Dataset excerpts

..........

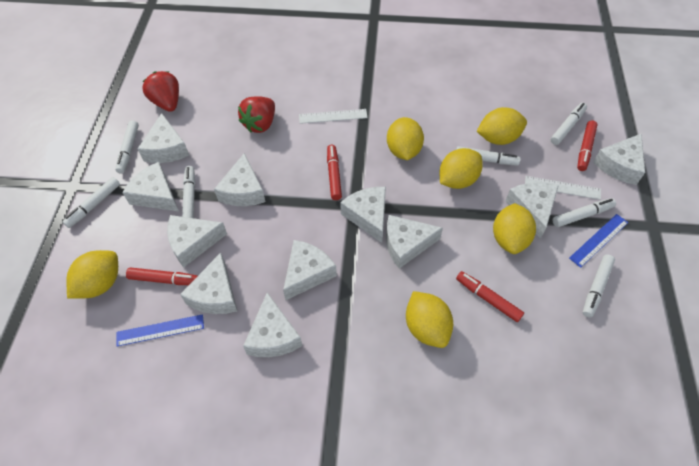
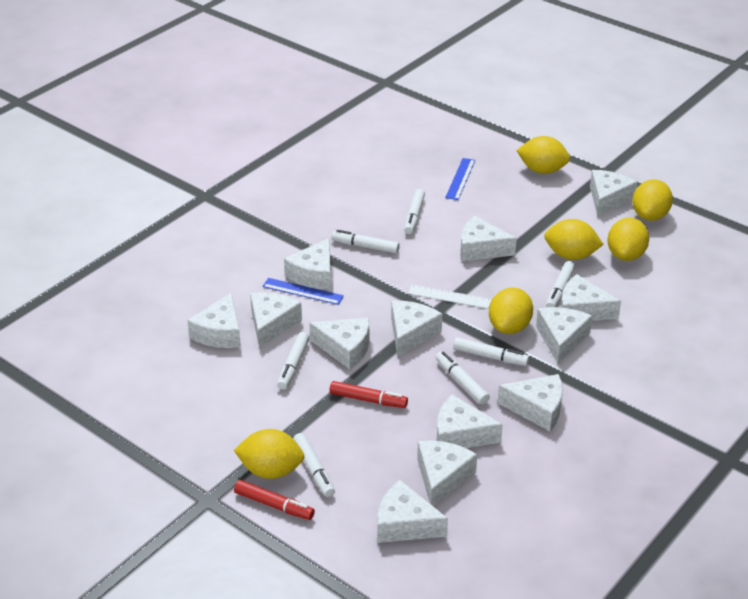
red marker: 4 -> 2
red strawberry: 2 -> 0
white cheese: 11 -> 13
white ruler: 2 -> 1

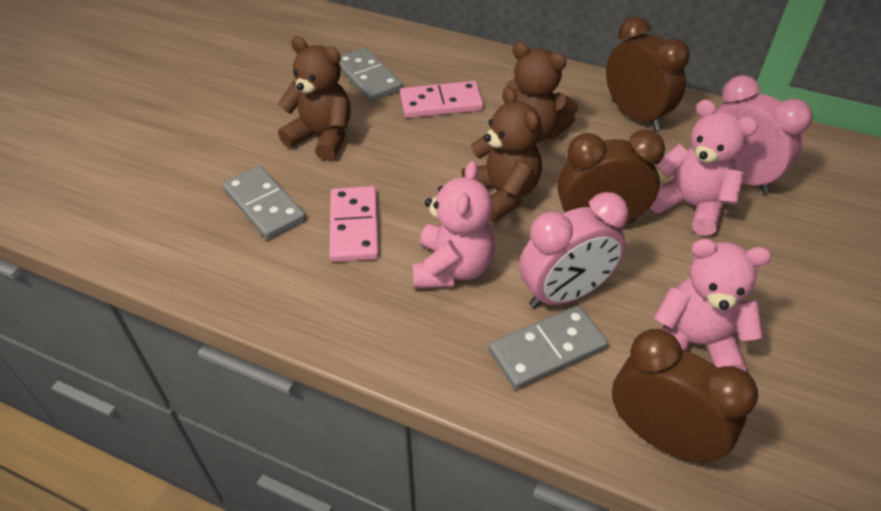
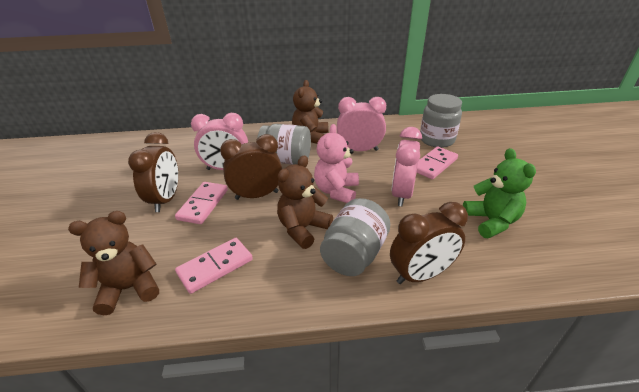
green teddy bear: 0 -> 1
grey domino: 3 -> 0
grey jar: 0 -> 3
pink clock: 2 -> 3
pink domino: 2 -> 3
pink teddy bear: 3 -> 1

..........

→ The problem
Reproduce verbatim only the lines from the one holding "green teddy bear: 0 -> 1" through the end of the records.

→ Solved exercise
green teddy bear: 0 -> 1
grey domino: 3 -> 0
grey jar: 0 -> 3
pink clock: 2 -> 3
pink domino: 2 -> 3
pink teddy bear: 3 -> 1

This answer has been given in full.